= Beginning of Section =

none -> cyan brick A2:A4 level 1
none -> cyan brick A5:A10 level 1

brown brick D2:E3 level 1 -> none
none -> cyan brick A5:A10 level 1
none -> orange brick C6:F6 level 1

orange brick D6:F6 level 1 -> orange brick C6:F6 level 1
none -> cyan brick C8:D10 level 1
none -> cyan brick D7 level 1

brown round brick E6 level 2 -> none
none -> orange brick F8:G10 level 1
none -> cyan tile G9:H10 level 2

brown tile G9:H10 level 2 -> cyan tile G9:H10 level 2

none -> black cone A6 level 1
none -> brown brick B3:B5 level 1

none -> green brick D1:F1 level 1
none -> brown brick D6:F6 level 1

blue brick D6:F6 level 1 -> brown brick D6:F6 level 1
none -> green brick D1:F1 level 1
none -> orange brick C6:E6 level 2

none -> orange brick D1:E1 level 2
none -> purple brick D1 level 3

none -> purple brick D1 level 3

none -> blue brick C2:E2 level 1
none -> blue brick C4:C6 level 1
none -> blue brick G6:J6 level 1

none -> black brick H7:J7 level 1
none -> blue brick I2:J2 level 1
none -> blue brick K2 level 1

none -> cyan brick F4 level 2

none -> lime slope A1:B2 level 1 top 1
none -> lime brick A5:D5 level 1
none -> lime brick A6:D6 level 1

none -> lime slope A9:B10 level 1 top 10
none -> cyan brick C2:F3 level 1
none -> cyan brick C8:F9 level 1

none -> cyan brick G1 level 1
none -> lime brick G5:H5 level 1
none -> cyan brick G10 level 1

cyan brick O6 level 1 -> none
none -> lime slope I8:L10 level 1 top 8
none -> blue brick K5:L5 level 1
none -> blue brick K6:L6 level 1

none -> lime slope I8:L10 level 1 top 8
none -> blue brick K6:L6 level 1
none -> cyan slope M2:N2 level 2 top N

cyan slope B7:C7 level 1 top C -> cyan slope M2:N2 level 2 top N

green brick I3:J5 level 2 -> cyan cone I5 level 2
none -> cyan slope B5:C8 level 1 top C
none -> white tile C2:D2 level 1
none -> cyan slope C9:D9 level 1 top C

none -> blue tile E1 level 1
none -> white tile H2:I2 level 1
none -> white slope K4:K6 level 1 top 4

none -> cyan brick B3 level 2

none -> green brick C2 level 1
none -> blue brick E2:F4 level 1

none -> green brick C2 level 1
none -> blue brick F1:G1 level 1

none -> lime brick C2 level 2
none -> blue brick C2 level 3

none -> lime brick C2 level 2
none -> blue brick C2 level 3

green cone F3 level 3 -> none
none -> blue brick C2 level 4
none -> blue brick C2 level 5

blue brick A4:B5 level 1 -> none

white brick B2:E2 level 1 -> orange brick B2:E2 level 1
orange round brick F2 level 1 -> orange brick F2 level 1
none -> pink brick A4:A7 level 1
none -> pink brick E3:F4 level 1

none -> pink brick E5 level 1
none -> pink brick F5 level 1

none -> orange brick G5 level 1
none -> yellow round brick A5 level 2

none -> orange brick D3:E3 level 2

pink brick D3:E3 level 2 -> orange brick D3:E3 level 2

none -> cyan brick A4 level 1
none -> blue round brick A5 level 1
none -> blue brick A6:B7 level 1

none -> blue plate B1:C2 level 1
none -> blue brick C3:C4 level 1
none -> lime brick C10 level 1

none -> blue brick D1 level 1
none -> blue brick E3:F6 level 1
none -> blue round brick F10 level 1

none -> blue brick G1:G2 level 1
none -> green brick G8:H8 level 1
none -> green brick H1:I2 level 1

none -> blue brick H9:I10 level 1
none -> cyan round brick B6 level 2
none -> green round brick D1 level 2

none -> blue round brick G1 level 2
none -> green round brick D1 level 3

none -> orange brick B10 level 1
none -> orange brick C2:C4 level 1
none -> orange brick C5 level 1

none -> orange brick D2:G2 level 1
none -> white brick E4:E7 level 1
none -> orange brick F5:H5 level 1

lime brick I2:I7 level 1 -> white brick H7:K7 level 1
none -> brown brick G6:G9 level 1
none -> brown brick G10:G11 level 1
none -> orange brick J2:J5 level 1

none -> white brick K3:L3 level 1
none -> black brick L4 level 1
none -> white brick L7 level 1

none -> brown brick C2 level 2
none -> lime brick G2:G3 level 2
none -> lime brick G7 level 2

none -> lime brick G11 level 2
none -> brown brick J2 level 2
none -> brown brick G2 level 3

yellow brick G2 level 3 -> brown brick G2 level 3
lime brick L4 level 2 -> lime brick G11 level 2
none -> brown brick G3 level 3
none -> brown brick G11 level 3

= End of Section =

In the records, which lines use the word "tile"? Report them.

none -> cyan tile G9:H10 level 2
brown tile G9:H10 level 2 -> cyan tile G9:H10 level 2
none -> white tile C2:D2 level 1
none -> blue tile E1 level 1
none -> white tile H2:I2 level 1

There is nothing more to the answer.